### Provided material:
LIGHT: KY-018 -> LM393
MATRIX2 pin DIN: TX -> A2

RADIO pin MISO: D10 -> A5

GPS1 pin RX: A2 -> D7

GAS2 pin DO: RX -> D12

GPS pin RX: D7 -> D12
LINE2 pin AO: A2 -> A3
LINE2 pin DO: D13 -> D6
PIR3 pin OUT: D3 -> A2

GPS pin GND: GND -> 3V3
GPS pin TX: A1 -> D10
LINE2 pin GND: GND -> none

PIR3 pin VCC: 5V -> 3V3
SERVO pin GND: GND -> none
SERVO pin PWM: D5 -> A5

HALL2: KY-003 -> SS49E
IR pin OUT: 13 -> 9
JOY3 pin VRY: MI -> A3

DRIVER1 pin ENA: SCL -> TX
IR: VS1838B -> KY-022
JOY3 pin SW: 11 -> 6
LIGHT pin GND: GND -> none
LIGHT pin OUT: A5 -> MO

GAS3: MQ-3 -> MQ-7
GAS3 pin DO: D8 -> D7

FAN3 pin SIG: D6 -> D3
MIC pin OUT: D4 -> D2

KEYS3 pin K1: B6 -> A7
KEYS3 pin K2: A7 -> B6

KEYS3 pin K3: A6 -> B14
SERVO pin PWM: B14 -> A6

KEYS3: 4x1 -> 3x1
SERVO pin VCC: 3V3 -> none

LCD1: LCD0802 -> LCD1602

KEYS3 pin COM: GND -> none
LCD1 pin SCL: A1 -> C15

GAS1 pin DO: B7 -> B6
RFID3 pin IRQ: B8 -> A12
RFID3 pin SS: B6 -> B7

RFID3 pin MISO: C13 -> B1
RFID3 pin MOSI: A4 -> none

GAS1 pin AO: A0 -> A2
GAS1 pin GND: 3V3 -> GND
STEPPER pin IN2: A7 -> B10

### What you should do:
Out of the material above, select every line that holds the string "none".

### Result:
LINE2 pin GND: GND -> none
SERVO pin GND: GND -> none
LIGHT pin GND: GND -> none
SERVO pin VCC: 3V3 -> none
KEYS3 pin COM: GND -> none
RFID3 pin MOSI: A4 -> none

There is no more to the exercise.